■ **WHAT YOU HAVE TO DO**:
Pictures aside, write out the data exactly as it reads.

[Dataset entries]
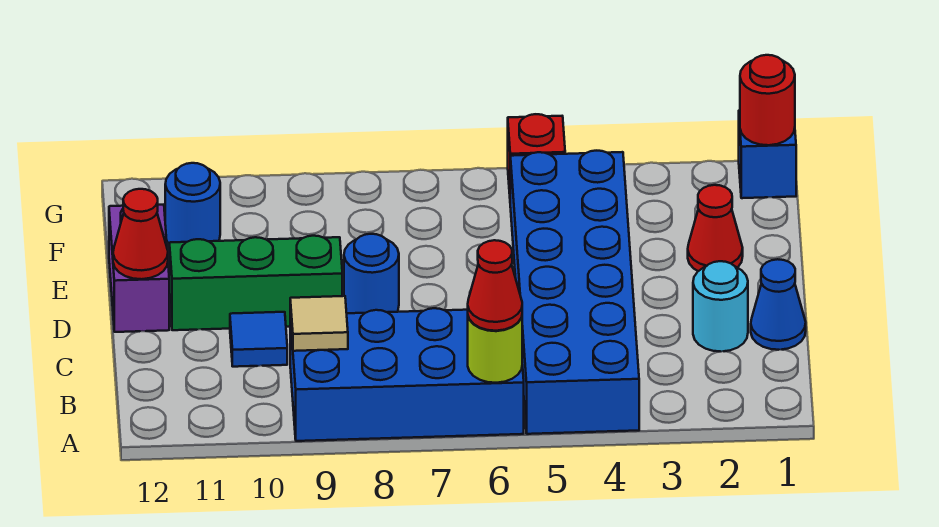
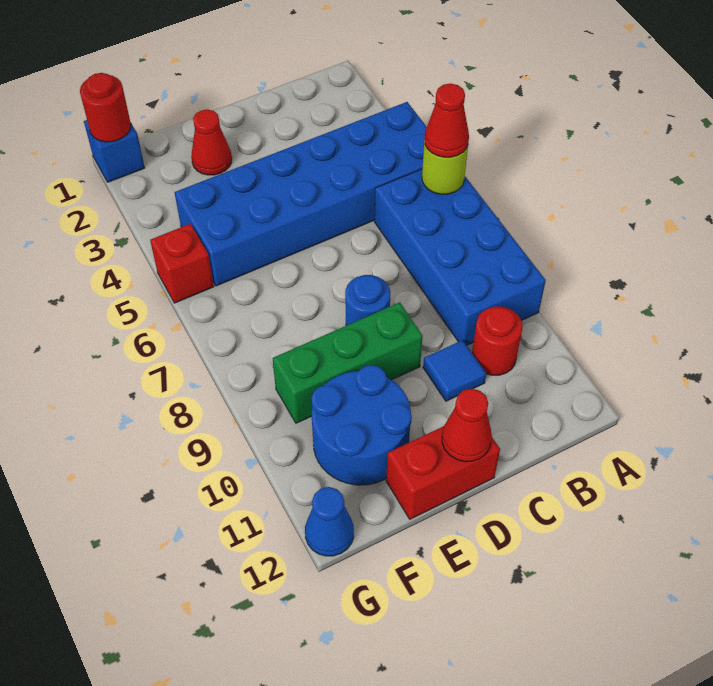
tan 1x1 tile [290,296,348,351] -> none
none -> red 1x1 round brick [472,307,523,375]
blue 1x1 cone [751,259,806,350] -> blue 1x1 cone moved to [305,487,354,556]
cyan 1x1 round brick [693,261,748,352] -> none
green 1x3 brick [169,236,342,330] -> green 1x3 brick turned to [273,302,423,423]
purple 1x2 brick [109,205,169,332] -> red 1x2 brick [386,426,500,519]
blue 1x1 round brick [165,163,220,243] -> blue 2x2 round brick [311,365,412,485]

■ **ANSWER BOX**:
tan 1x1 tile [290,296,348,351] -> none
none -> red 1x1 round brick [472,307,523,375]
blue 1x1 cone [751,259,806,350] -> blue 1x1 cone moved to [305,487,354,556]
cyan 1x1 round brick [693,261,748,352] -> none
green 1x3 brick [169,236,342,330] -> green 1x3 brick turned to [273,302,423,423]
purple 1x2 brick [109,205,169,332] -> red 1x2 brick [386,426,500,519]
blue 1x1 round brick [165,163,220,243] -> blue 2x2 round brick [311,365,412,485]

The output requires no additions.